Problem to work on - Omit the images. Reproduce each line of the records exactly as it appears.

Data -
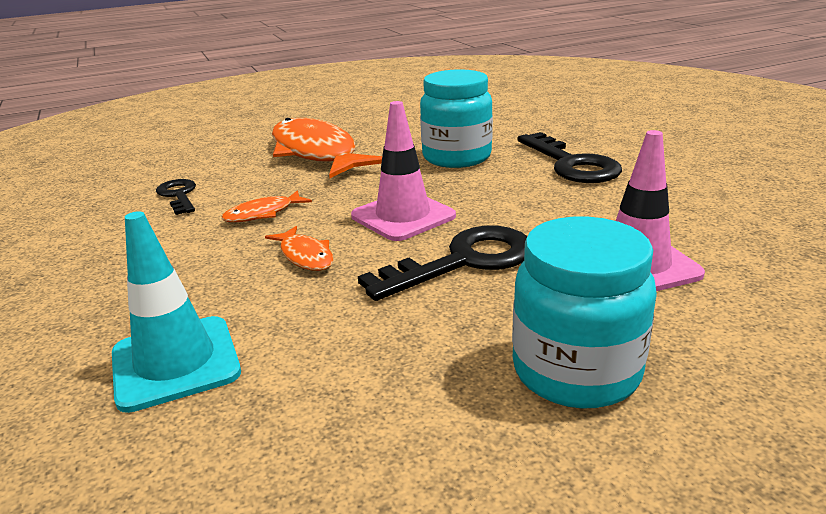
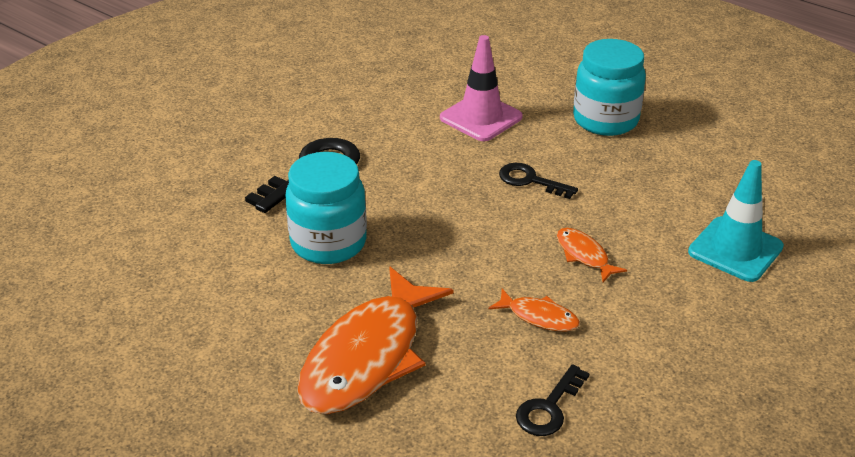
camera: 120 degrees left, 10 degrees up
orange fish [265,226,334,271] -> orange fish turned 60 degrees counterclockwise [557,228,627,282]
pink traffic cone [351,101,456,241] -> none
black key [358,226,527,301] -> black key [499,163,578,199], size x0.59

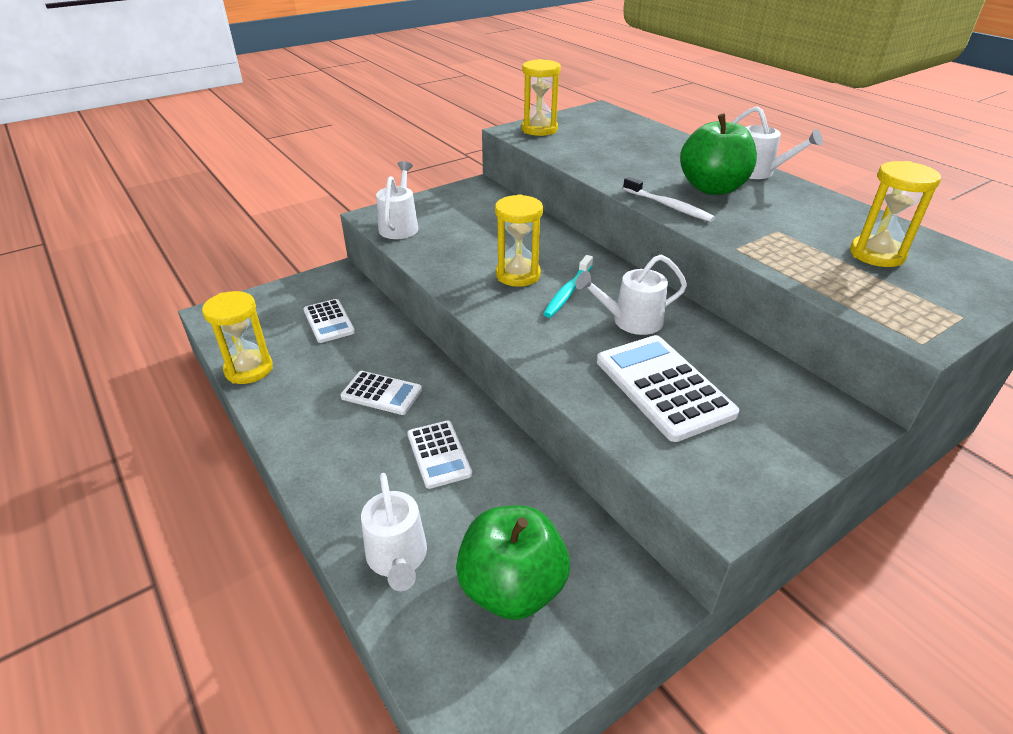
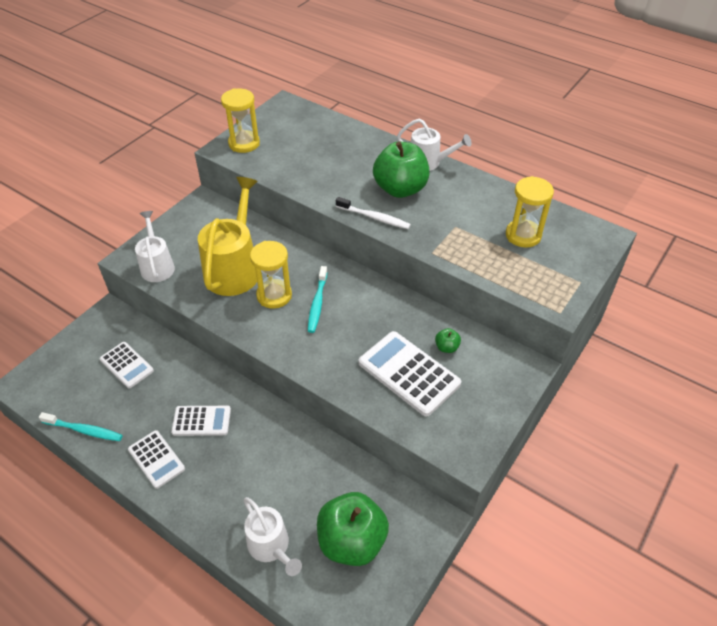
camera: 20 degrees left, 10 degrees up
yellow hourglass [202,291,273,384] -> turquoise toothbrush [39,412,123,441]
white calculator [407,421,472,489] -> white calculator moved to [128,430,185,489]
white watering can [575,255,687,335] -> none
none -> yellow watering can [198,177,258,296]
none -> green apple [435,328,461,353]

Response -
camera: 120 degrees left, 10 degrees up
orange fish [265,226,334,271] -> orange fish turned 60 degrees counterclockwise [557,228,627,282]
pink traffic cone [351,101,456,241] -> none
black key [358,226,527,301] -> black key [499,163,578,199], size x0.59

camera: 20 degrees left, 10 degrees up
yellow hourglass [202,291,273,384] -> turquoise toothbrush [39,412,123,441]
white calculator [407,421,472,489] -> white calculator moved to [128,430,185,489]
white watering can [575,255,687,335] -> none
none -> yellow watering can [198,177,258,296]
none -> green apple [435,328,461,353]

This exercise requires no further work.